_MATERIAL FOR THE TASK:_
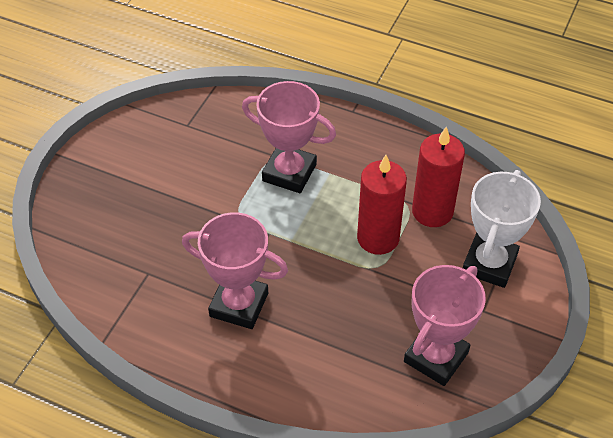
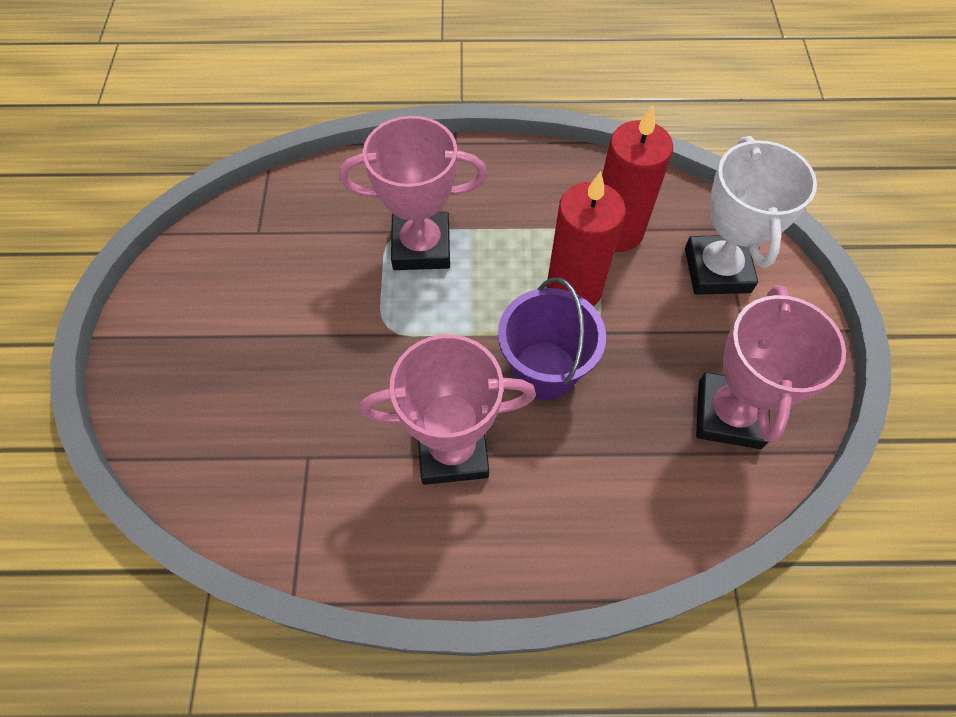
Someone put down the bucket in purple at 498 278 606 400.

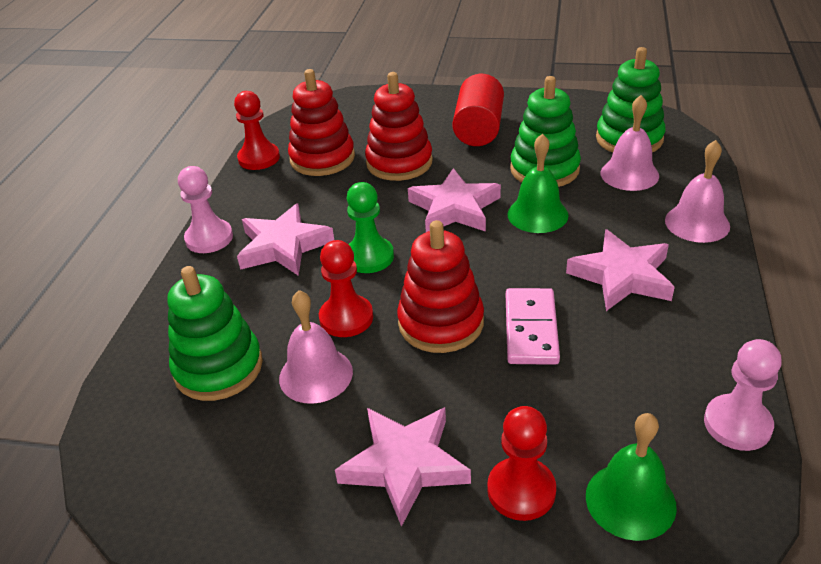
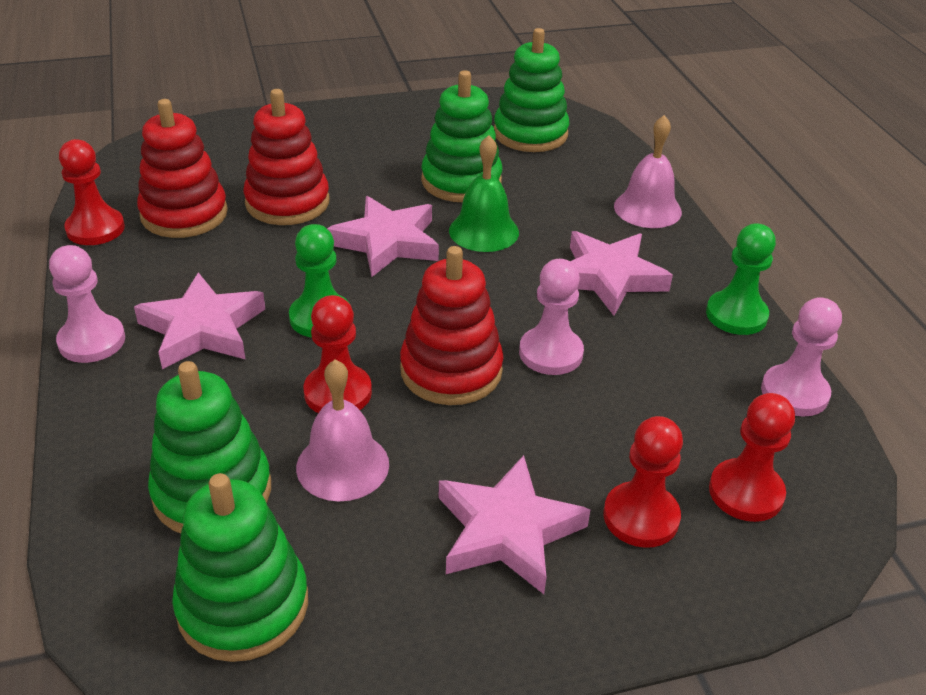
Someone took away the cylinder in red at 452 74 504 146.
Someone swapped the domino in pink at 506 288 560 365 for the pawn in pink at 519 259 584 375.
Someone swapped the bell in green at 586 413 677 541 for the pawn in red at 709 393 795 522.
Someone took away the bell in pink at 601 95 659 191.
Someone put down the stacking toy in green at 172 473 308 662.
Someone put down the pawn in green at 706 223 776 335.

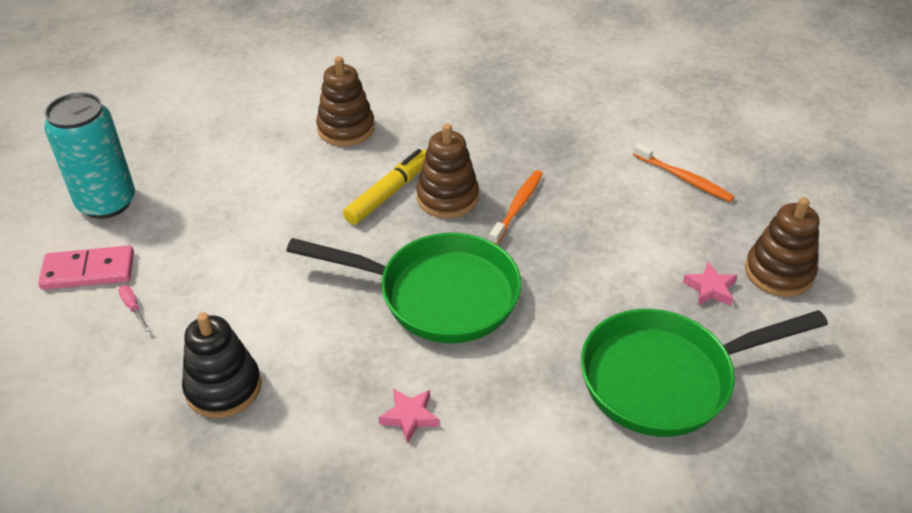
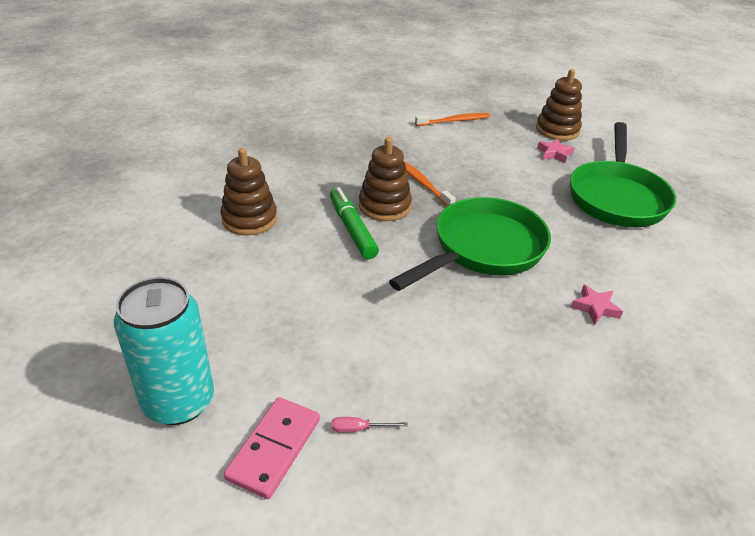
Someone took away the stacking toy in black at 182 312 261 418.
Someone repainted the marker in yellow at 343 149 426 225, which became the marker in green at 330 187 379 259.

_TASK TO CARRY OUT:_ Inclusive range, exact copy: the line containing "Someone took away the cylinder" through the last line of the listing. Print nothing else, and no pictures.

_TASK RESPONSE:_
Someone took away the cylinder in red at 452 74 504 146.
Someone swapped the domino in pink at 506 288 560 365 for the pawn in pink at 519 259 584 375.
Someone swapped the bell in green at 586 413 677 541 for the pawn in red at 709 393 795 522.
Someone took away the bell in pink at 601 95 659 191.
Someone put down the stacking toy in green at 172 473 308 662.
Someone put down the pawn in green at 706 223 776 335.

Someone took away the stacking toy in black at 182 312 261 418.
Someone repainted the marker in yellow at 343 149 426 225, which became the marker in green at 330 187 379 259.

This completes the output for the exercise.